Make an exact copy of all the entries, with the pictures left out.

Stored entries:
++++++++++
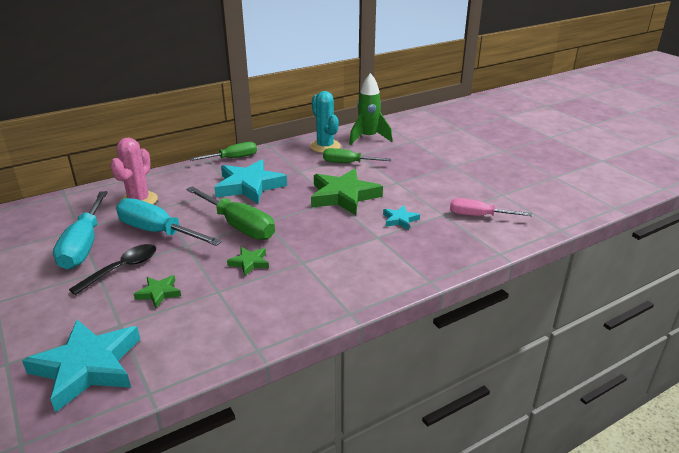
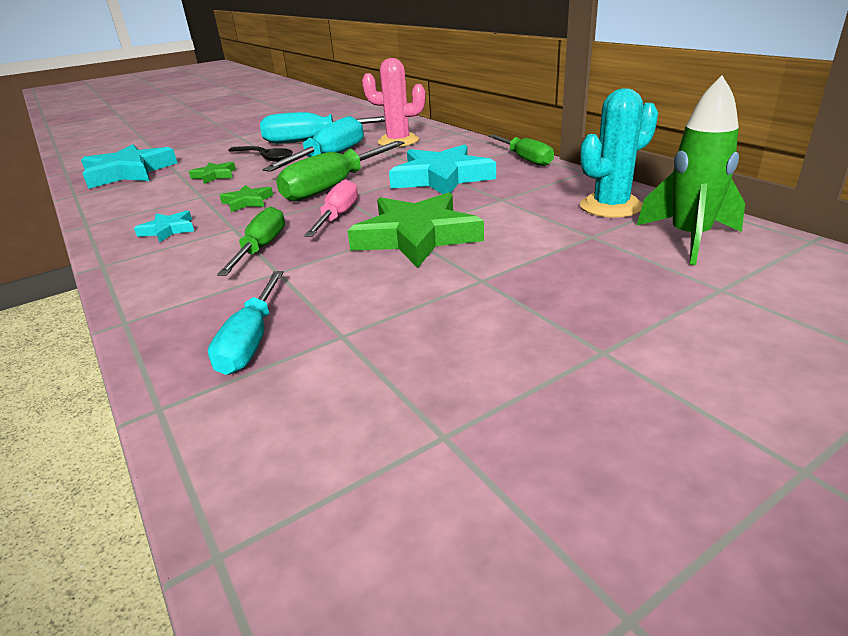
camera: 90 degrees right, 0 degrees up
(348, 163) = (548, 230): green screwdriver -> green screwdriver (261, 248)
(400, 220) = (328, 288): turquoise star -> turquoise star (168, 230)
(448, 237) = (251, 340): none -> turquoise screwdriver
(479, 216) = (327, 384): pink screwdriver -> pink screwdriver (337, 216)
++++++++++
**Exercise answer**
camera: 90 degrees right, 0 degrees up
(348, 163) = (548, 230): green screwdriver -> green screwdriver (261, 248)
(400, 220) = (328, 288): turquoise star -> turquoise star (168, 230)
(448, 237) = (251, 340): none -> turquoise screwdriver
(479, 216) = (327, 384): pink screwdriver -> pink screwdriver (337, 216)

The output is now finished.